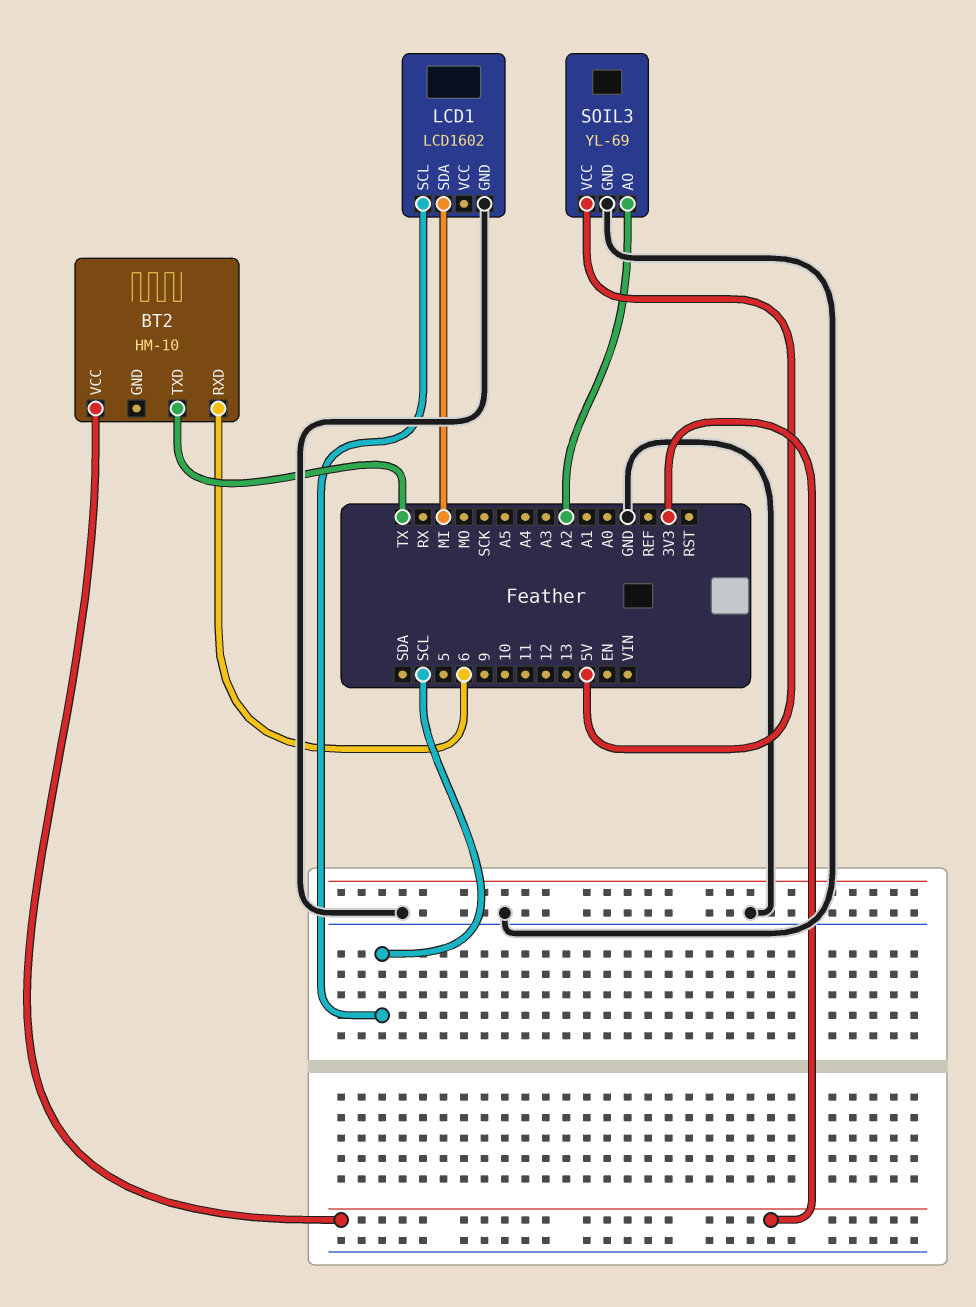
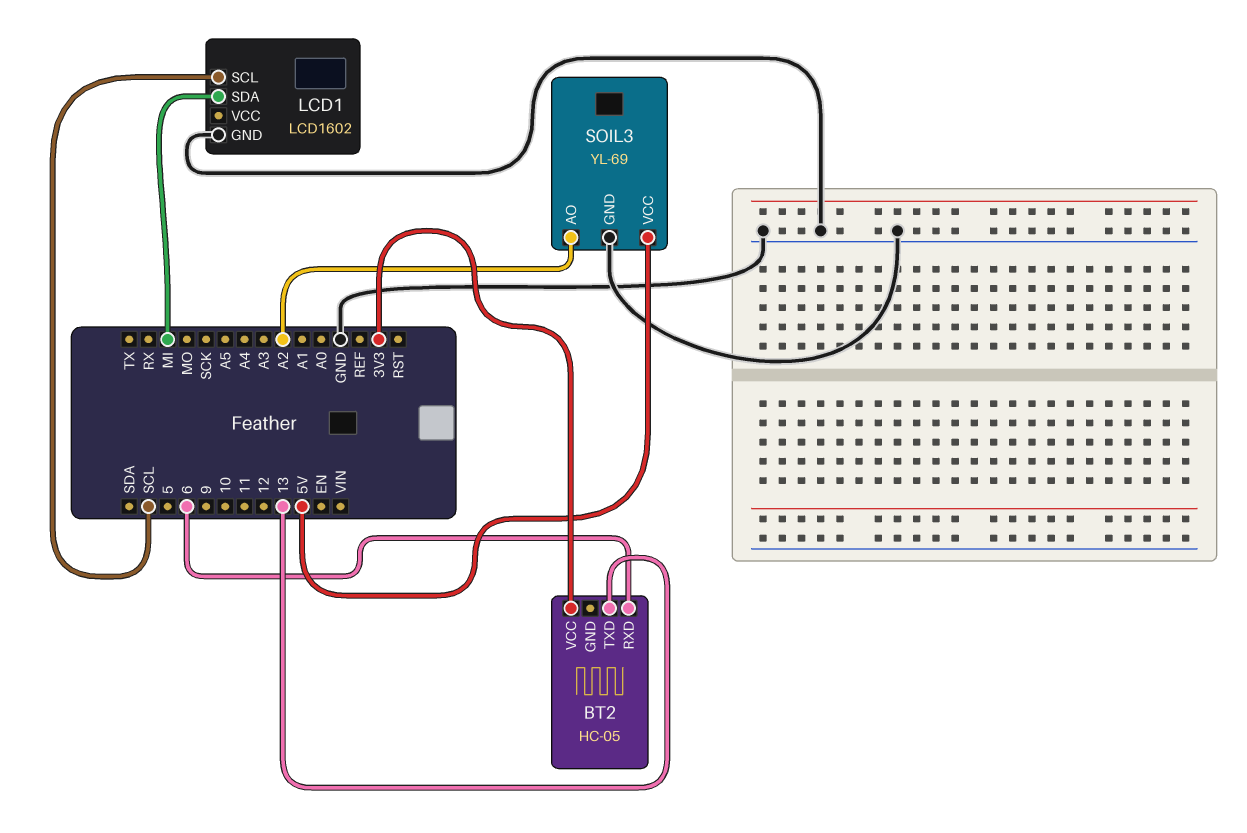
BT2: HM-10 -> HC-05
BT2 pin TXD: TX -> 13

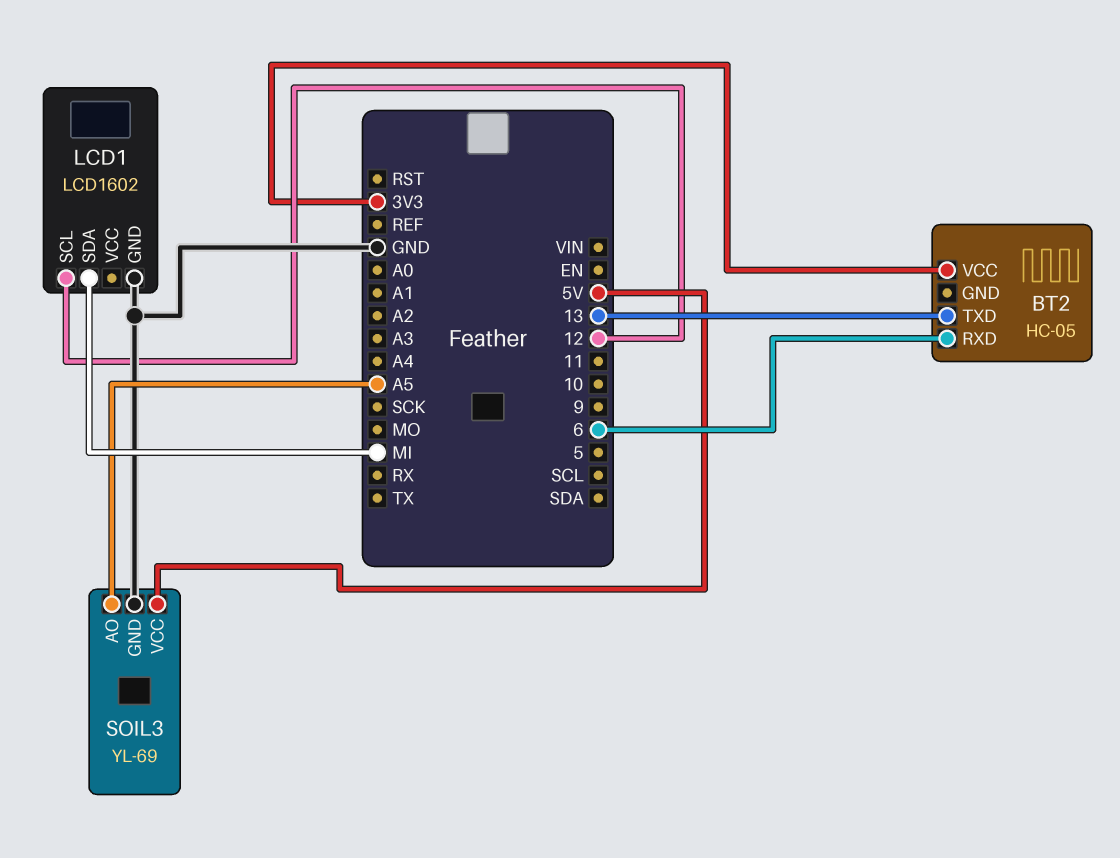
LCD1 pin SCL: SCL -> 12
SOIL3 pin AO: A2 -> A5

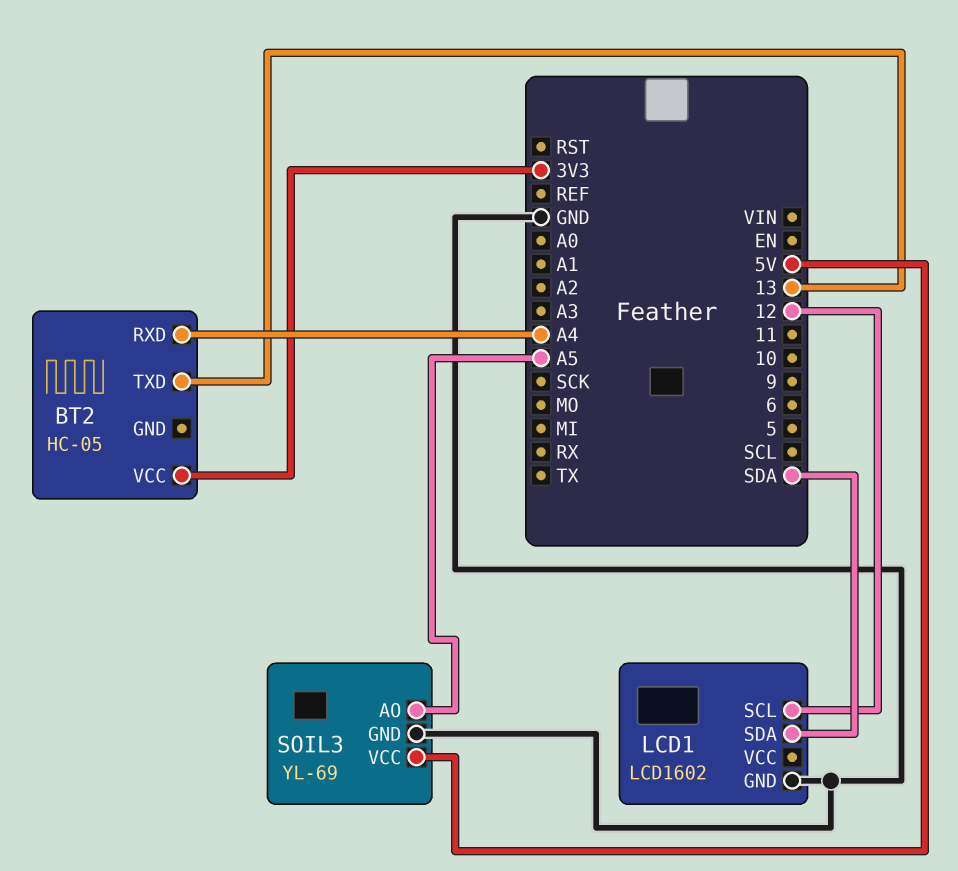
BT2 pin RXD: 6 -> A4
LCD1 pin SDA: MI -> SDA

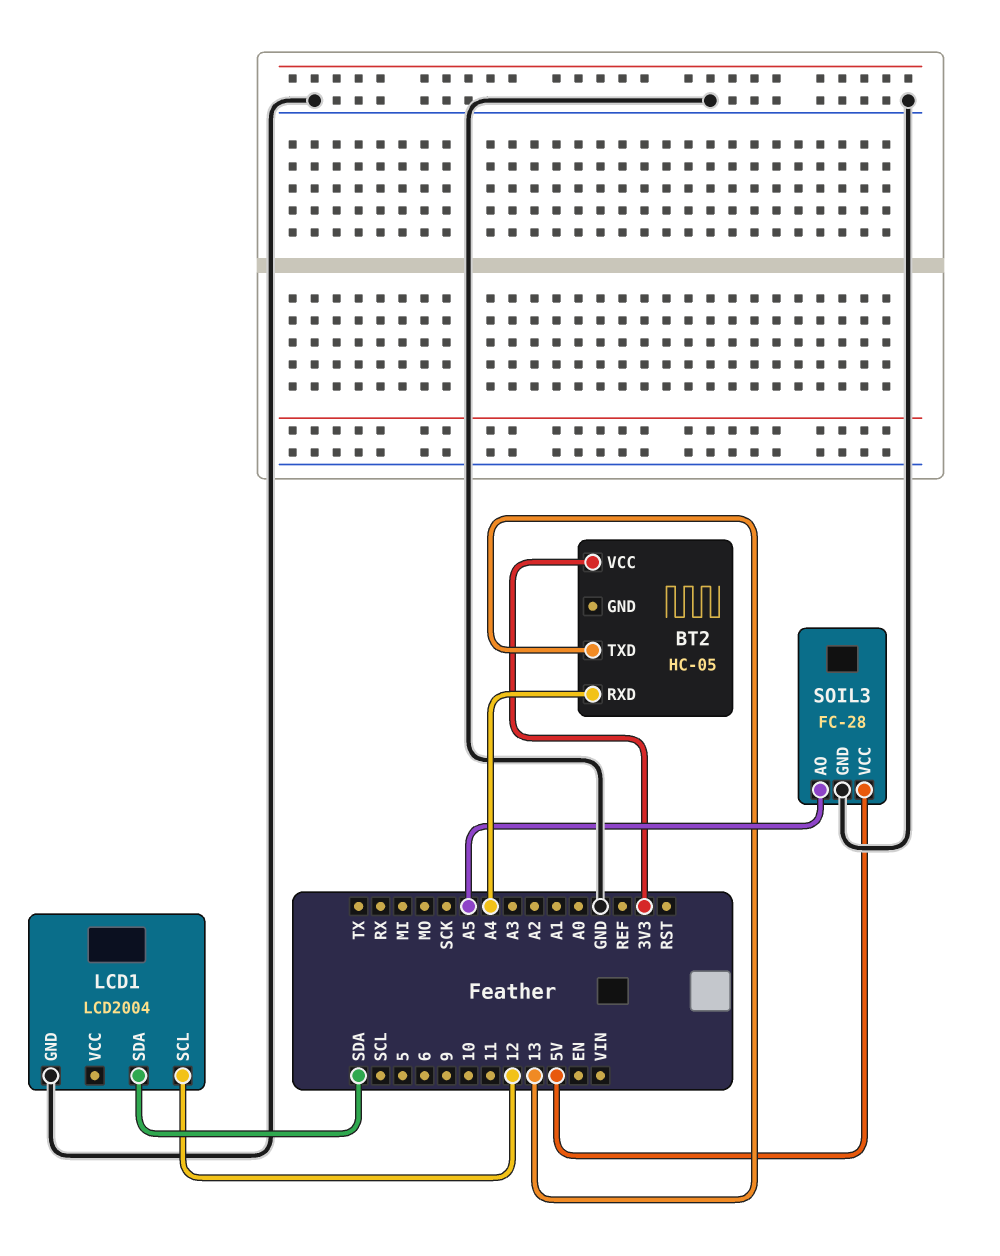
LCD1: LCD1602 -> LCD2004
SOIL3: YL-69 -> FC-28

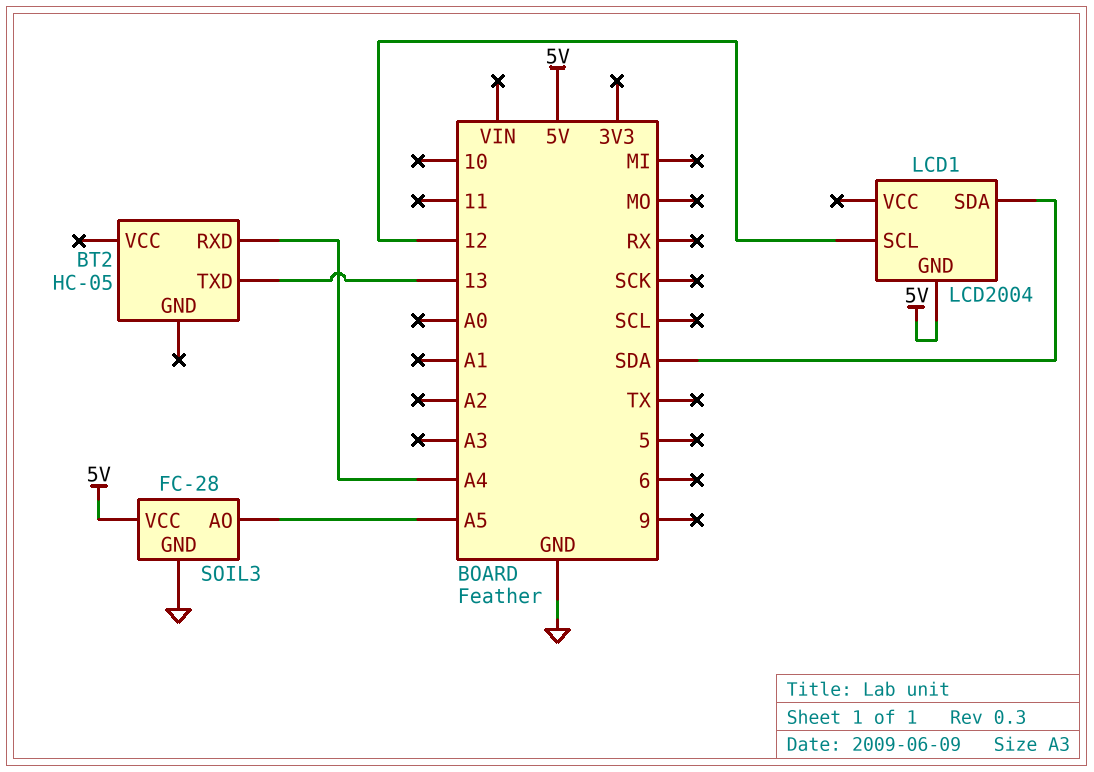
BT2 pin VCC: 3V3 -> none
LCD1 pin GND: GND -> 5V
=-=-=
* The task:
Pictures in the records should not appear in your copy, but everything else must be transcribed exactly.

* The answer:
BT2: HM-10 -> HC-05
BT2 pin TXD: TX -> 13

LCD1 pin SCL: SCL -> 12
SOIL3 pin AO: A2 -> A5

BT2 pin RXD: 6 -> A4
LCD1 pin SDA: MI -> SDA

LCD1: LCD1602 -> LCD2004
SOIL3: YL-69 -> FC-28

BT2 pin VCC: 3V3 -> none
LCD1 pin GND: GND -> 5V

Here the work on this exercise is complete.